**Your task:**
On how many lines of these entries does the word "switch" occur? State the number alone.

**Record excerpts:**
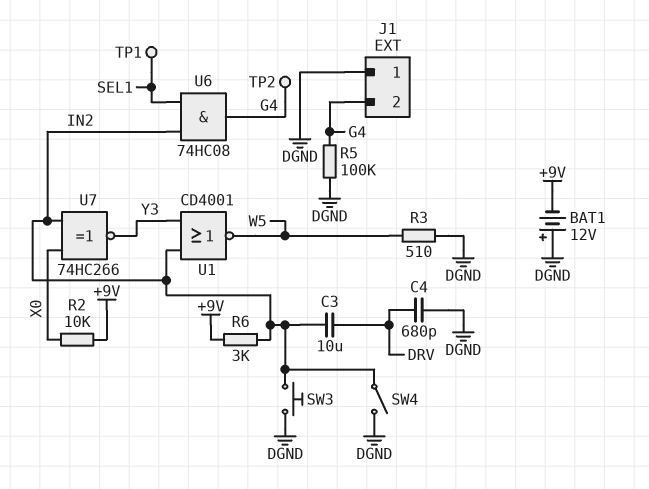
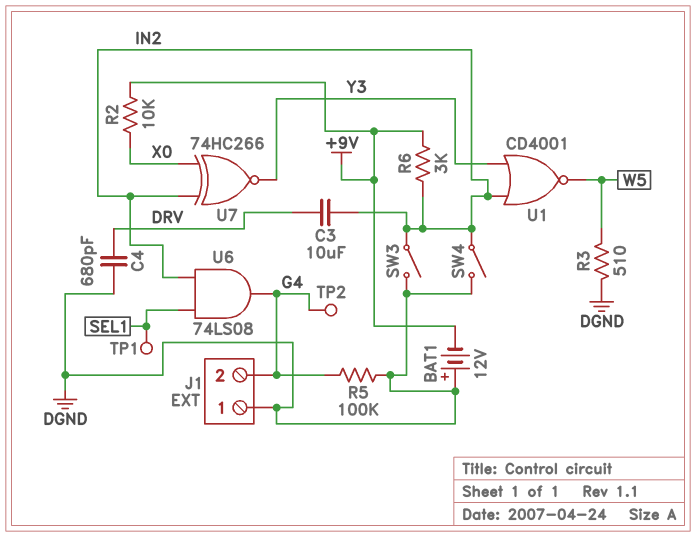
SW3: button (DGND, IN2) -> switch (DGND, IN2)
U6: AND 74HC08 (in IN2, in SEL1, out G4) -> AND 74LS08 (in IN2, in SEL1, out G4)

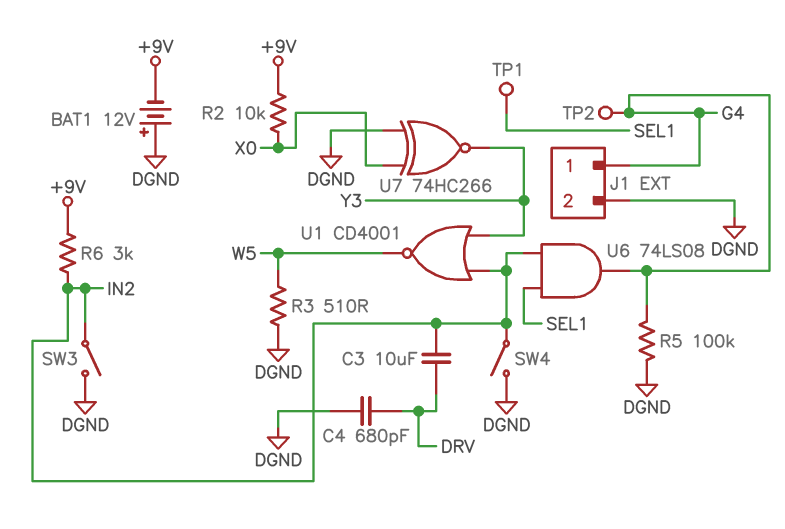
J1 pin 1: DGND -> G4
J1 pin 2: G4 -> DGND
U7: XNOR 74HC266 (in IN2, in X0, out Y3) -> XNOR 74HC266 (in DGND, in X0, out Y3)

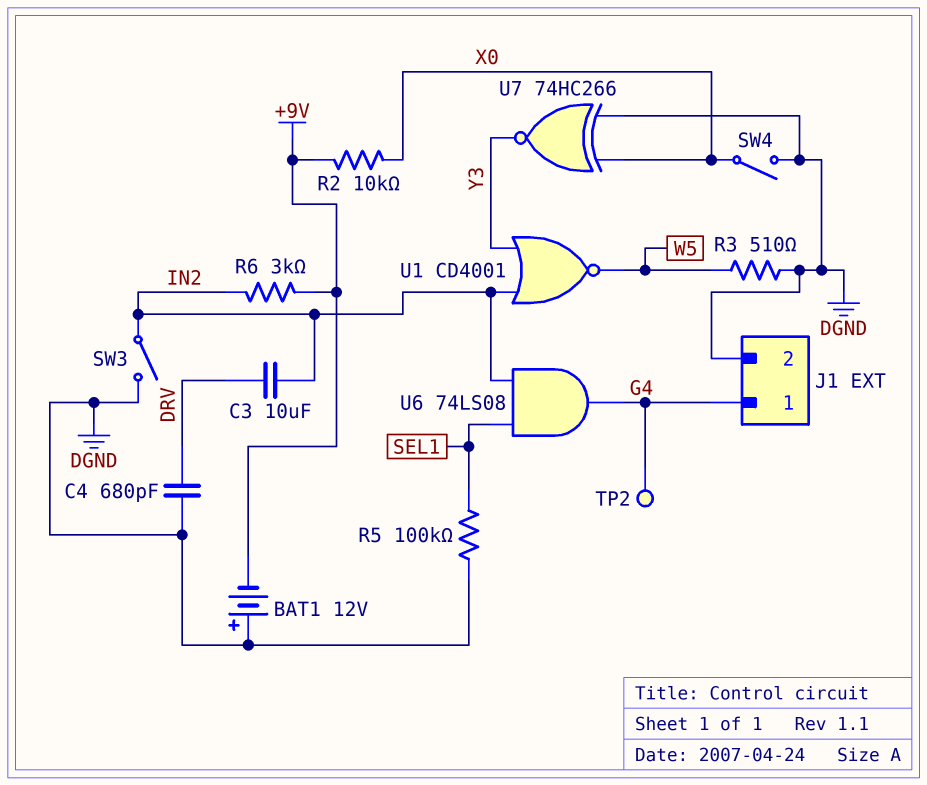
R5: 100k (DGND, G4) -> 100k (DGND, SEL1)
SW4: switch (DGND, IN2) -> switch (DGND, X0)
TP1: test point (SEL1) -> none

**Task solution:**
2